PROBLEM TO WORK ON: Your copy should hold only the lines from the one holding "in_second: [548, 100]" through the last line of the records below, both included, each exact and with no pictures.
..............................
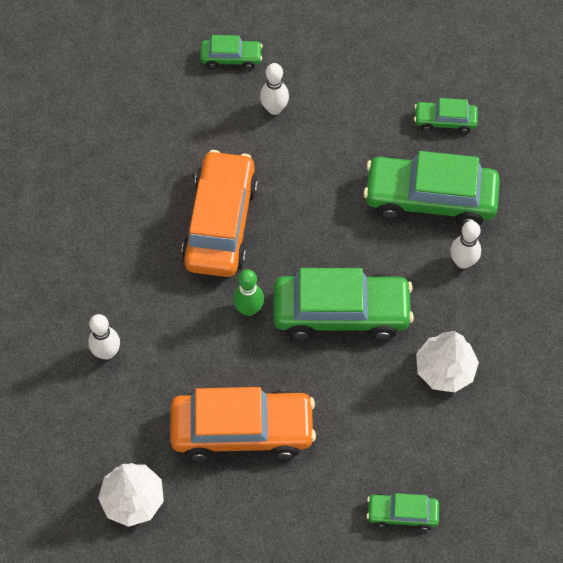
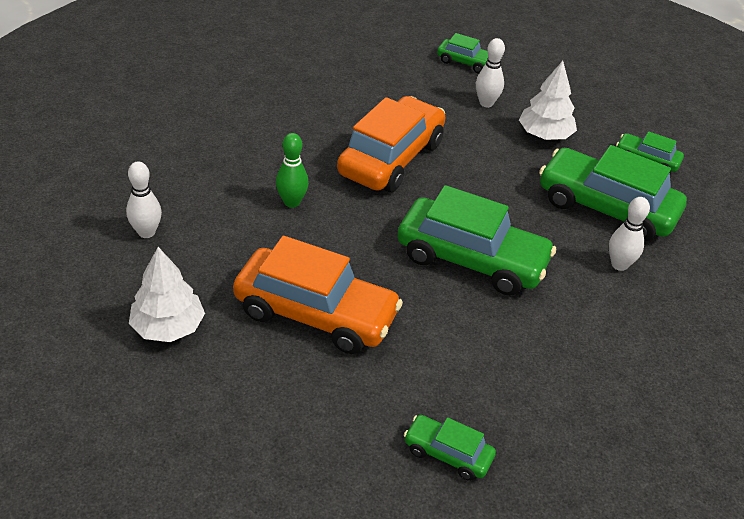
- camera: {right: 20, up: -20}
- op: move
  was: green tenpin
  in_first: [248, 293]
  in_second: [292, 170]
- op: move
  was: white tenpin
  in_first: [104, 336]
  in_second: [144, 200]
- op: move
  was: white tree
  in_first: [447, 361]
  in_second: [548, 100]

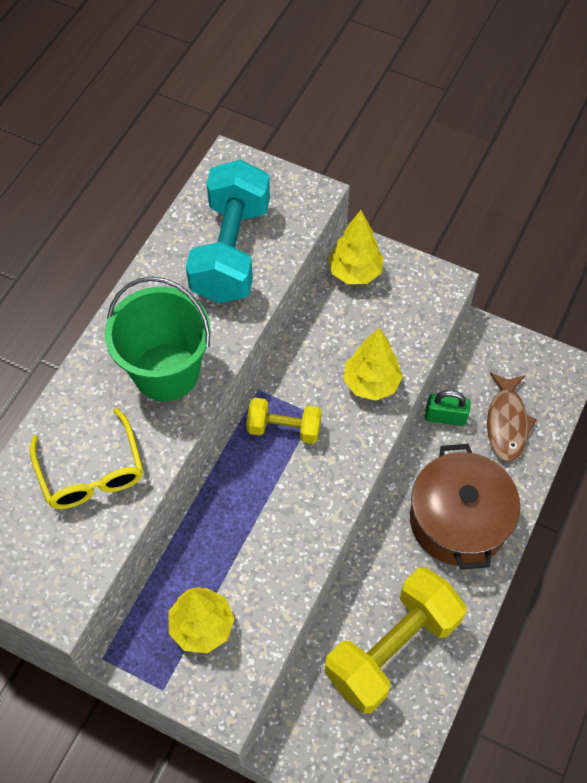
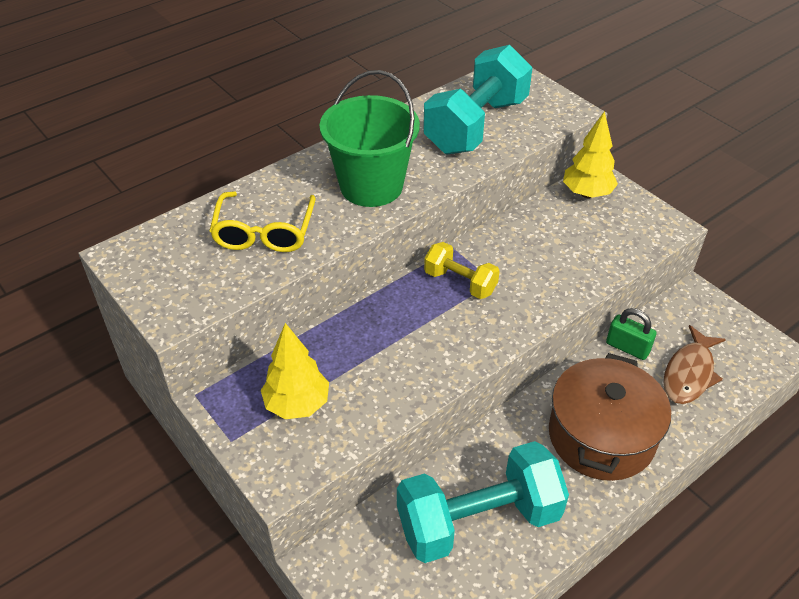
- camera: {right: 25, up: -15}
- op: delete
  was: yellow tree
  in_first: [373, 364]
- op: recolor
  was: yellow free weight
  now: aqua free weight
  in_first: [395, 640]
  in_second: [483, 502]

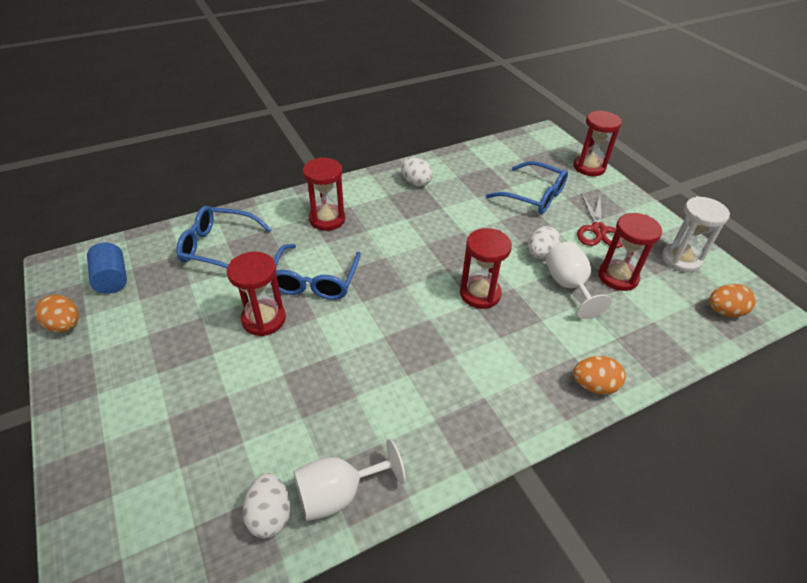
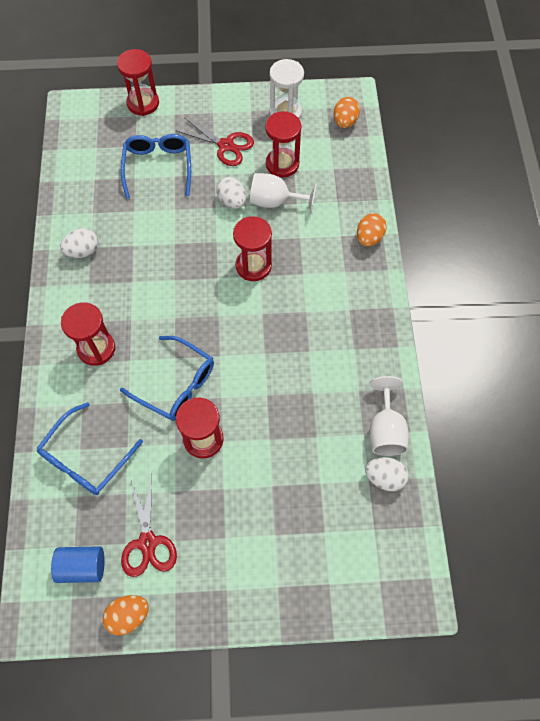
- camera: {right: -65, up: 20}
- op: rotate
  was: blue glasses
  in_first: [527, 187]
  in_second: [156, 166]
  clockwise: -60
- op: insert
  now: crimson pair of scissors
  in_second: [149, 527]

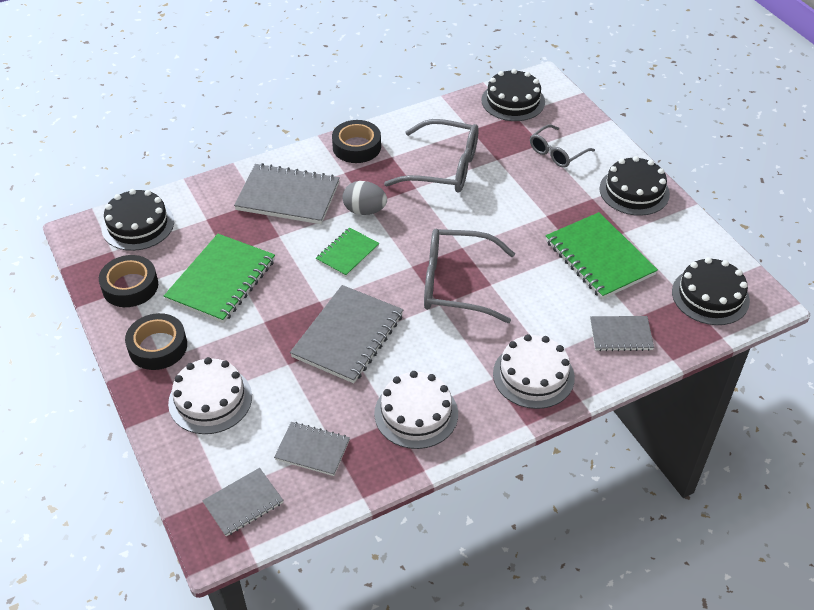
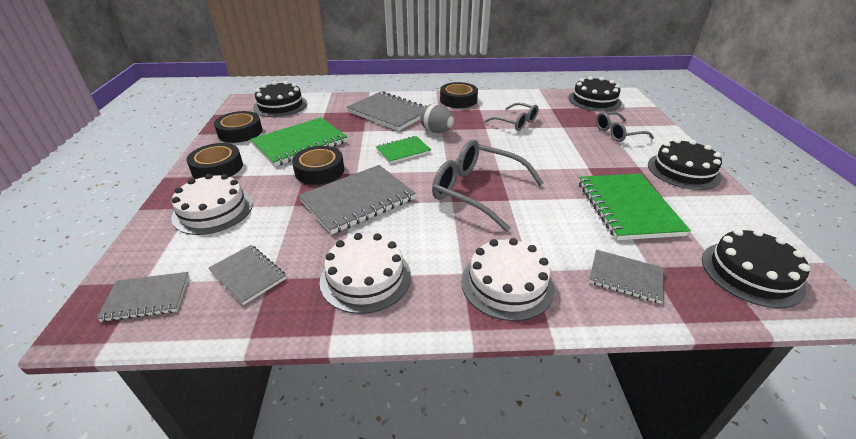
- camera: {right: 25, up: -10}
- op: resize
  was: grey glasses
  in_first: [431, 156]
  in_second: [511, 117]
  ratio: 0.59
- op: insert
  now: ebony sticky tape
  in_second: [318, 165]

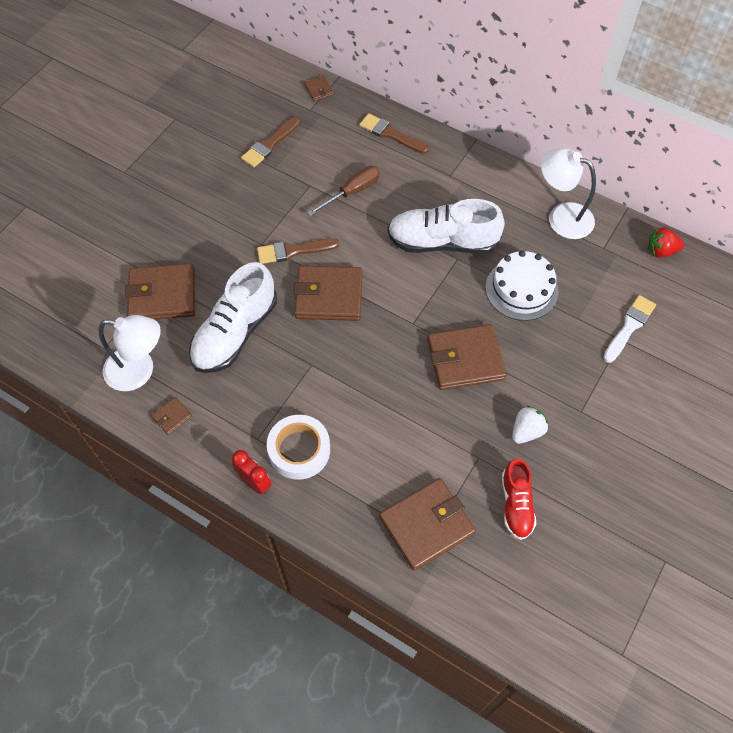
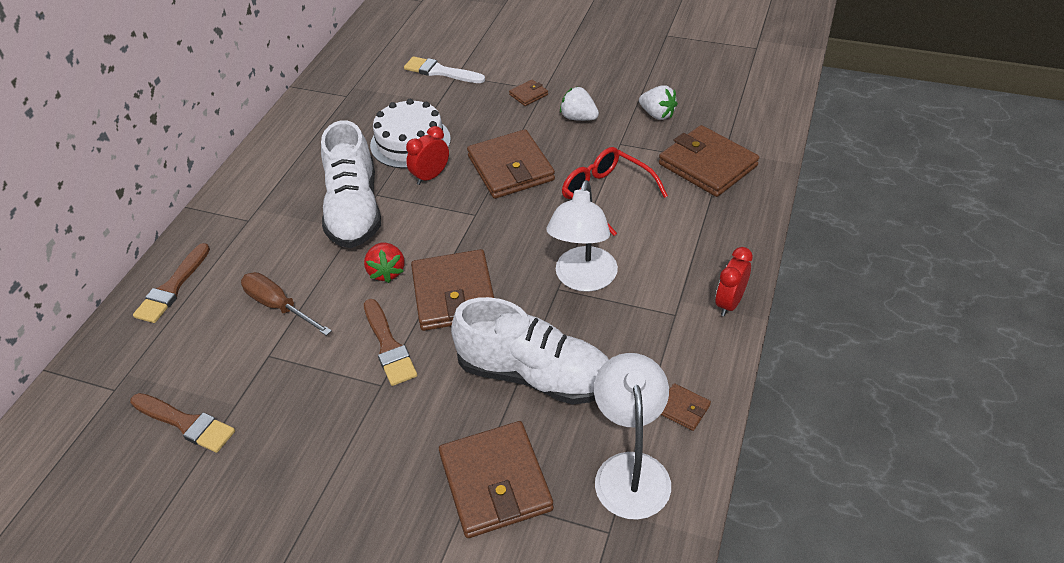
- camera: {right: -100, up: -15}
- op: move
  was: brown card wallet
  in_first: [319, 88]
  in_second: [528, 93]
- op: move
  was: white lamp
  in_first: [568, 193]
  in_second: [582, 236]
- op: move
  was: crimson berry
  in_first: [666, 242]
  in_second: [384, 262]
- op: delete
  was: white sticky tape
  in_first: [298, 447]
- op: replace
  was: crimson shoe
  now: white berry
  in_first: [519, 499]
  in_second: [658, 102]
- op: insert
  now: crimson bedside clock
  in_second: [427, 155]
- op: insert
  now: crimson glasses
  in_second: [615, 191]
..............................
OUTPUT BELOW:
  in_second: [548, 100]

- camera: {right: 25, up: -15}
- op: delete
  was: yellow tree
  in_first: [373, 364]
- op: recolor
  was: yellow free weight
  now: aqua free weight
  in_first: [395, 640]
  in_second: [483, 502]

- camera: {right: -65, up: 20}
- op: rotate
  was: blue glasses
  in_first: [527, 187]
  in_second: [156, 166]
  clockwise: -60
- op: insert
  now: crimson pair of scissors
  in_second: [149, 527]

- camera: {right: 25, up: -10}
- op: resize
  was: grey glasses
  in_first: [431, 156]
  in_second: [511, 117]
  ratio: 0.59
- op: insert
  now: ebony sticky tape
  in_second: [318, 165]

- camera: {right: -100, up: -15}
- op: move
  was: brown card wallet
  in_first: [319, 88]
  in_second: [528, 93]
- op: move
  was: white lamp
  in_first: [568, 193]
  in_second: [582, 236]
- op: move
  was: crimson berry
  in_first: [666, 242]
  in_second: [384, 262]
- op: delete
  was: white sticky tape
  in_first: [298, 447]
- op: replace
  was: crimson shoe
  now: white berry
  in_first: [519, 499]
  in_second: [658, 102]
- op: insert
  now: crimson bedside clock
  in_second: [427, 155]
- op: insert
  now: crimson glasses
  in_second: [615, 191]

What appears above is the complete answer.